About this exercise:
Please repeat the data below exactly, with the pictures removed.

Exercise data:
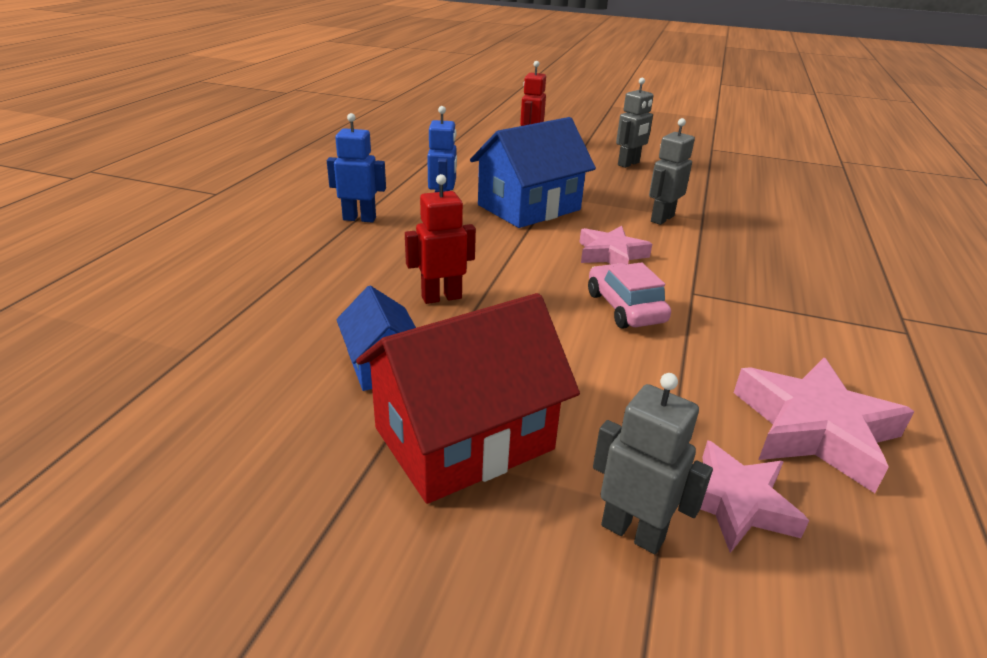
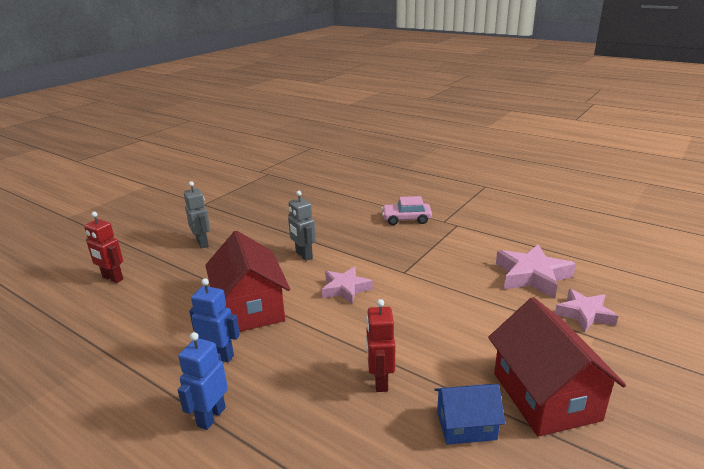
camera: 70 degrees left, 5 degrees down
(529, 207) = (250, 308): blue house -> red house
(625, 308) = (415, 301): pink car -> pink car (406, 219)
(632, 532) = (609, 349): grey robot -> none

Answer to this exercise:
camera: 70 degrees left, 5 degrees down
(529, 207) = (250, 308): blue house -> red house
(625, 308) = (415, 301): pink car -> pink car (406, 219)
(632, 532) = (609, 349): grey robot -> none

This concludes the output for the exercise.